# Work instructions
Copy the records that follow exactly as written, but not their pictures.

++++++++

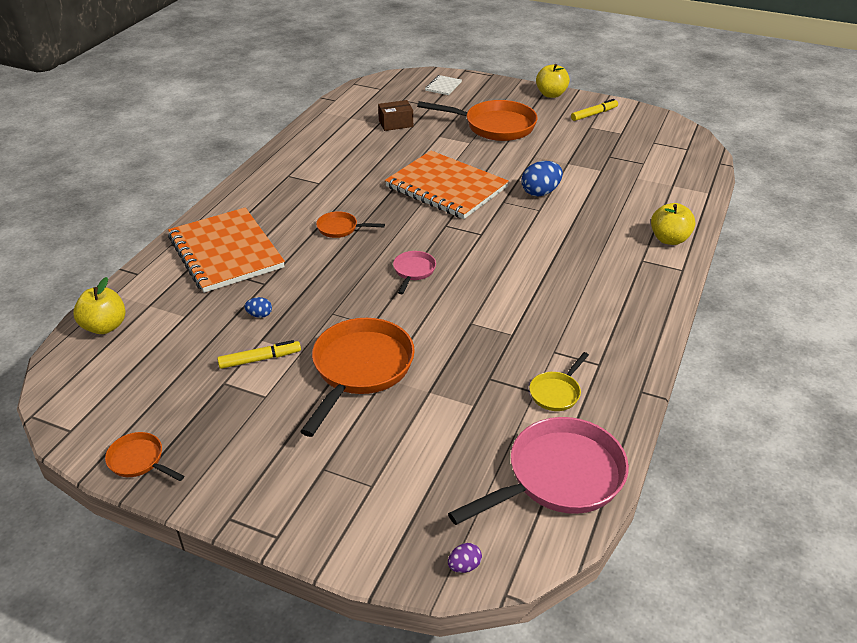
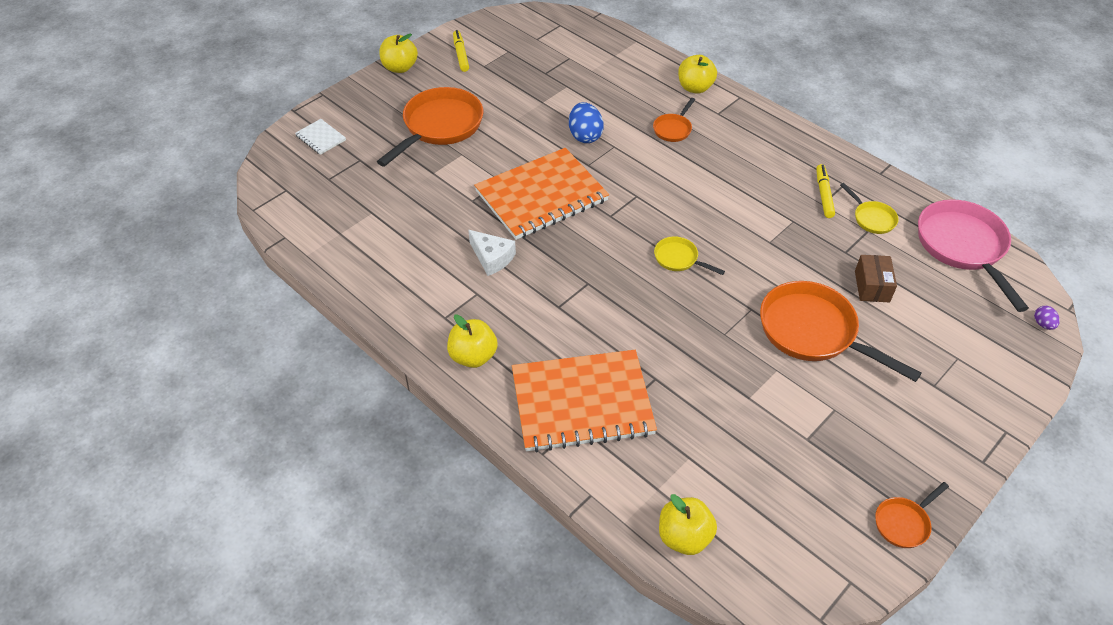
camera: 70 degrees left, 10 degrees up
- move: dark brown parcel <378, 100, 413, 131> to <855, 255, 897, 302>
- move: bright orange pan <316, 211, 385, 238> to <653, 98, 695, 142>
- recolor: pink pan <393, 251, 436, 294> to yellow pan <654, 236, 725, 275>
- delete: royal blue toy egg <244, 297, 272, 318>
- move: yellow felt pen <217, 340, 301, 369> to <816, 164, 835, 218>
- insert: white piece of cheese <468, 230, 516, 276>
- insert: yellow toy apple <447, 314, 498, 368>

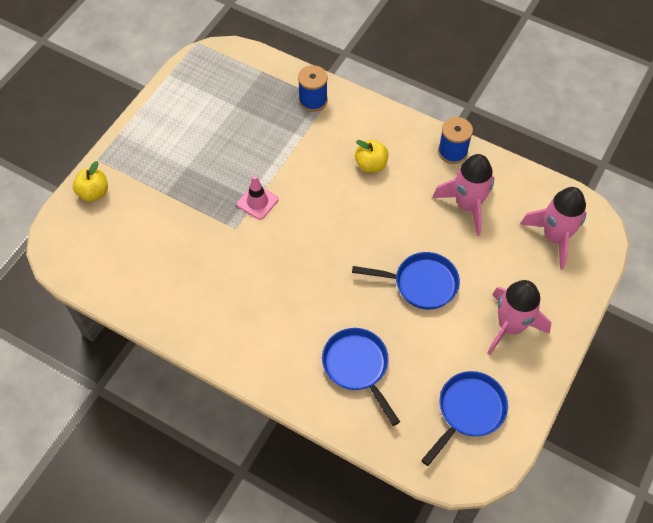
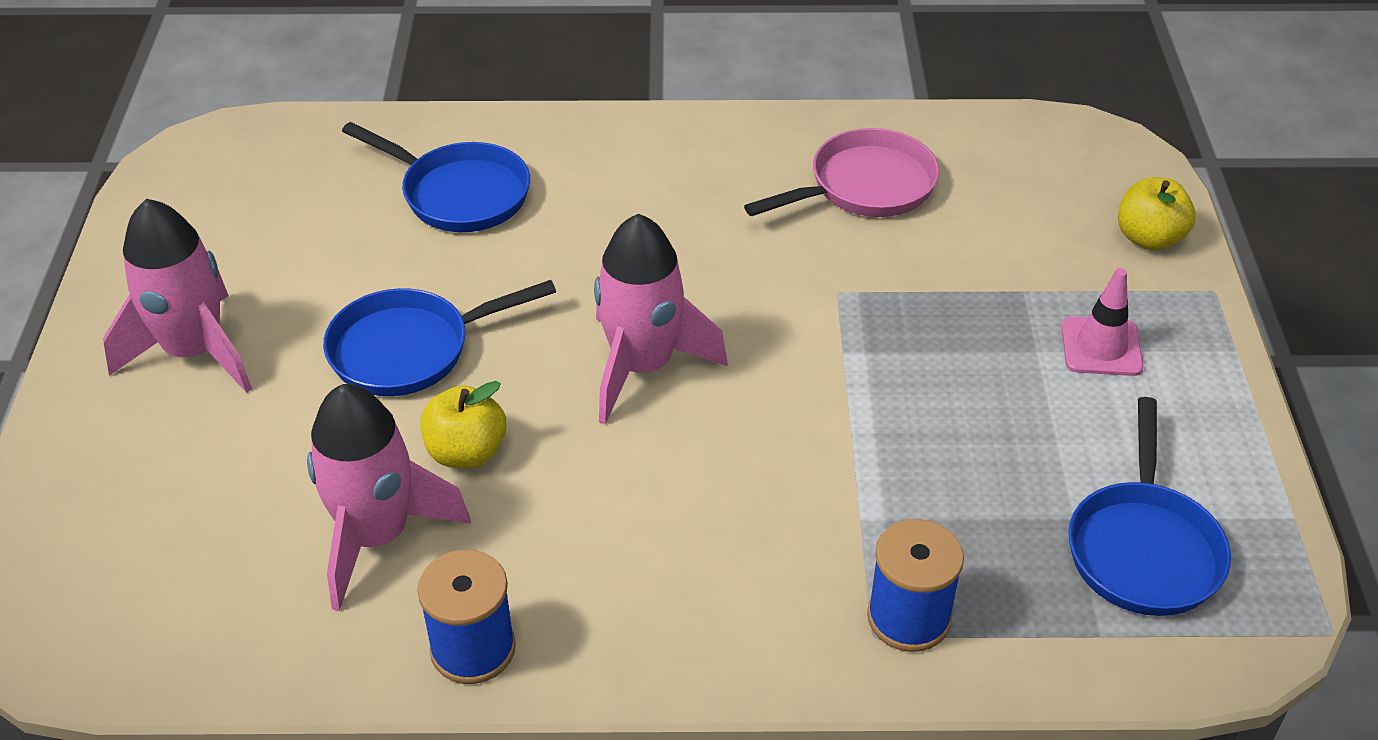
camera: 150 degrees right, 15 degrees down
- move: yellow toy apple <355, 140, 389, 173> to <420, 381, 506, 468>
- move: pink road cone <237, 175, 278, 220> to <1061, 268, 1144, 376>
- move: pink rocket <520, 187, 587, 270> to <594, 214, 728, 424>
- move: royal blue pan <421, 371, 508, 466> to <1068, 397, 1231, 616>
- insert: pink pan <744, 128, 939, 217>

++++++++

# Completed task
camera: 70 degrees left, 10 degrees up
- move: dark brown parcel <378, 100, 413, 131> to <855, 255, 897, 302>
- move: bright orange pan <316, 211, 385, 238> to <653, 98, 695, 142>
- recolor: pink pan <393, 251, 436, 294> to yellow pan <654, 236, 725, 275>
- delete: royal blue toy egg <244, 297, 272, 318>
- move: yellow felt pen <217, 340, 301, 369> to <816, 164, 835, 218>
- insert: white piece of cheese <468, 230, 516, 276>
- insert: yellow toy apple <447, 314, 498, 368>

camera: 150 degrees right, 15 degrees down
- move: yellow toy apple <355, 140, 389, 173> to <420, 381, 506, 468>
- move: pink road cone <237, 175, 278, 220> to <1061, 268, 1144, 376>
- move: pink rocket <520, 187, 587, 270> to <594, 214, 728, 424>
- move: royal blue pan <421, 371, 508, 466> to <1068, 397, 1231, 616>
- insert: pink pan <744, 128, 939, 217>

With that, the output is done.